■ Materials provided

■ ■ ■ ■

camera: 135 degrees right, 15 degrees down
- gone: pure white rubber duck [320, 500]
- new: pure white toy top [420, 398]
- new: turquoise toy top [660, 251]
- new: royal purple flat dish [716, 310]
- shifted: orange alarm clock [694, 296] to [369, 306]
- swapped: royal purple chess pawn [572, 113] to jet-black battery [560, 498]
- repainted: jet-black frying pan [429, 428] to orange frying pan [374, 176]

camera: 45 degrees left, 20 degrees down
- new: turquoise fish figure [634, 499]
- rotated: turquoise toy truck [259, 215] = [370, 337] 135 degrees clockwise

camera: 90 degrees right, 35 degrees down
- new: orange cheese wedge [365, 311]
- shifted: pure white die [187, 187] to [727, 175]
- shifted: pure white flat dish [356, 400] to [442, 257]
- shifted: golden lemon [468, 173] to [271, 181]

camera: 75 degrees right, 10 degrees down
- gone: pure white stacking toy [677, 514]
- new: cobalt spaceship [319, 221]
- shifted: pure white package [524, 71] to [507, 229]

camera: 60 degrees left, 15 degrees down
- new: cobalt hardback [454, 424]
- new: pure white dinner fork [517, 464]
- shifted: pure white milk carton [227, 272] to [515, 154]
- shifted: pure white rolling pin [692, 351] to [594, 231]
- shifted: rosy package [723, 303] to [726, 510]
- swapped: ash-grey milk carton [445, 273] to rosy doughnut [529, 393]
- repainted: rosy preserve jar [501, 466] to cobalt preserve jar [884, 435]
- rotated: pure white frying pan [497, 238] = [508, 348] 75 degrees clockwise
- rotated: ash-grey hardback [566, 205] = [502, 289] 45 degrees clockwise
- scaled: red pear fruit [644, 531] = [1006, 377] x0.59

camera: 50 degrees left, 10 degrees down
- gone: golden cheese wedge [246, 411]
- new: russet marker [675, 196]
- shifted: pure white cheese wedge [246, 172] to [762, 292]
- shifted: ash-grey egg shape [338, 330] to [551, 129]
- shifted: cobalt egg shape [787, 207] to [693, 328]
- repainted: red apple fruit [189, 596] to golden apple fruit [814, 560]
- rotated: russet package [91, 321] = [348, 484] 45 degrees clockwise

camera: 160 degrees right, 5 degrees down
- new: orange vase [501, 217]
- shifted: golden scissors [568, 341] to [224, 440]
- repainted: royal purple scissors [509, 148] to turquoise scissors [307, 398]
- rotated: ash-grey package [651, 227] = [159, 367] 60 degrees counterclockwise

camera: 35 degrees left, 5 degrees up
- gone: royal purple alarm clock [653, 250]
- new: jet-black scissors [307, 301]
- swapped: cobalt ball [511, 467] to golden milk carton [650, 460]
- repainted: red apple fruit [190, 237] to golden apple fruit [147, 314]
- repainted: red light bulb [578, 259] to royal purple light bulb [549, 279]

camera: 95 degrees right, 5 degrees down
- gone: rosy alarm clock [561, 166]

■ ■ ■ ■

■ What is required
The records above are to be copied out exactly, line for line.

■ Solution for this task
camera: 135 degrees right, 15 degrees down
- gone: pure white rubber duck [320, 500]
- new: pure white toy top [420, 398]
- new: turquoise toy top [660, 251]
- new: royal purple flat dish [716, 310]
- shifted: orange alarm clock [694, 296] to [369, 306]
- swapped: royal purple chess pawn [572, 113] to jet-black battery [560, 498]
- repainted: jet-black frying pan [429, 428] to orange frying pan [374, 176]

camera: 45 degrees left, 20 degrees down
- new: turquoise fish figure [634, 499]
- rotated: turquoise toy truck [259, 215] = [370, 337] 135 degrees clockwise

camera: 90 degrees right, 35 degrees down
- new: orange cheese wedge [365, 311]
- shifted: pure white die [187, 187] to [727, 175]
- shifted: pure white flat dish [356, 400] to [442, 257]
- shifted: golden lemon [468, 173] to [271, 181]

camera: 75 degrees right, 10 degrees down
- gone: pure white stacking toy [677, 514]
- new: cobalt spaceship [319, 221]
- shifted: pure white package [524, 71] to [507, 229]

camera: 60 degrees left, 15 degrees down
- new: cobalt hardback [454, 424]
- new: pure white dinner fork [517, 464]
- shifted: pure white milk carton [227, 272] to [515, 154]
- shifted: pure white rolling pin [692, 351] to [594, 231]
- shifted: rosy package [723, 303] to [726, 510]
- swapped: ash-grey milk carton [445, 273] to rosy doughnut [529, 393]
- repainted: rosy preserve jar [501, 466] to cobalt preserve jar [884, 435]
- rotated: pure white frying pan [497, 238] = [508, 348] 75 degrees clockwise
- rotated: ash-grey hardback [566, 205] = [502, 289] 45 degrees clockwise
- scaled: red pear fruit [644, 531] = [1006, 377] x0.59

camera: 50 degrees left, 10 degrees down
- gone: golden cheese wedge [246, 411]
- new: russet marker [675, 196]
- shifted: pure white cheese wedge [246, 172] to [762, 292]
- shifted: ash-grey egg shape [338, 330] to [551, 129]
- shifted: cobalt egg shape [787, 207] to [693, 328]
- repainted: red apple fruit [189, 596] to golden apple fruit [814, 560]
- rotated: russet package [91, 321] = [348, 484] 45 degrees clockwise

camera: 160 degrees right, 5 degrees down
- new: orange vase [501, 217]
- shifted: golden scissors [568, 341] to [224, 440]
- repainted: royal purple scissors [509, 148] to turquoise scissors [307, 398]
- rotated: ash-grey package [651, 227] = [159, 367] 60 degrees counterclockwise

camera: 35 degrees left, 5 degrees up
- gone: royal purple alarm clock [653, 250]
- new: jet-black scissors [307, 301]
- swapped: cobalt ball [511, 467] to golden milk carton [650, 460]
- repainted: red apple fruit [190, 237] to golden apple fruit [147, 314]
- repainted: red light bulb [578, 259] to royal purple light bulb [549, 279]

camera: 95 degrees right, 5 degrees down
- gone: rosy alarm clock [561, 166]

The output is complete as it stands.